**Data shown:**
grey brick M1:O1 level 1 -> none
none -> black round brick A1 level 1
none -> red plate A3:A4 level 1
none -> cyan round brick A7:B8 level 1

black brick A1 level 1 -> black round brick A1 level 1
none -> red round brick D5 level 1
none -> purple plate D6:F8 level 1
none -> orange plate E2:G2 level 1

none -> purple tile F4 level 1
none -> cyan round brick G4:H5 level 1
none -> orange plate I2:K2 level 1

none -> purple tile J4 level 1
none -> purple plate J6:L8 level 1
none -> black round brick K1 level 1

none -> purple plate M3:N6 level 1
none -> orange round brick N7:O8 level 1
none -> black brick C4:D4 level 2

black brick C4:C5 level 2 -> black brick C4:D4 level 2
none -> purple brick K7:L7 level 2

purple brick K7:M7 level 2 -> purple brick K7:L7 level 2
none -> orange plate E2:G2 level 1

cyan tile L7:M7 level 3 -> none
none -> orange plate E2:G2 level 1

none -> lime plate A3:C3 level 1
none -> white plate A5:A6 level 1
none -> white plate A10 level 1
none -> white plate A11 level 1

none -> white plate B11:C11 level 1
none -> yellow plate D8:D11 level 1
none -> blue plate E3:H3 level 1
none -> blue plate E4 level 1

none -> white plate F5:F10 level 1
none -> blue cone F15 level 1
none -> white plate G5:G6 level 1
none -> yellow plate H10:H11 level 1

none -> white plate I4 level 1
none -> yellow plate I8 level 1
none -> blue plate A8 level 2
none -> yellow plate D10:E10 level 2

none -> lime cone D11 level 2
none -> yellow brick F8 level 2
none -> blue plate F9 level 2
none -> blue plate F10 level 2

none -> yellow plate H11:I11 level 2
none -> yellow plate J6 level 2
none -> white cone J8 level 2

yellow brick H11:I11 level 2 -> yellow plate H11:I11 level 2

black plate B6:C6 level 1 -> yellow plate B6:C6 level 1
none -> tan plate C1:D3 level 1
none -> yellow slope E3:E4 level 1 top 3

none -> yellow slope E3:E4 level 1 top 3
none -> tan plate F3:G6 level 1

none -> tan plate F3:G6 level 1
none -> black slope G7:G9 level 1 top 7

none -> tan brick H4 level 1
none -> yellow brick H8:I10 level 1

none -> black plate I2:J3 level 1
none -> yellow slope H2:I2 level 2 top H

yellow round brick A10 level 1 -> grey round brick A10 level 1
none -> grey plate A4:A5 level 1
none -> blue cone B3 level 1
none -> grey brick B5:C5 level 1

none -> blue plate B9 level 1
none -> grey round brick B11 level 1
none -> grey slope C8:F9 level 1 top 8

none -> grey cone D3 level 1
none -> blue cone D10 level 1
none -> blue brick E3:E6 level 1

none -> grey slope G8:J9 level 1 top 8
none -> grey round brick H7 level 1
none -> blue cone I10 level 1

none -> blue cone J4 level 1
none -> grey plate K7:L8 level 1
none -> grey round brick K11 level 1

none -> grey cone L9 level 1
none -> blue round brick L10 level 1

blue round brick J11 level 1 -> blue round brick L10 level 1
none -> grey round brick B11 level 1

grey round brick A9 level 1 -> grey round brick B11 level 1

**Work request:** For the word "white", count the lines of the listing above that hold it; the number alone is the answer.

**Task result:** 8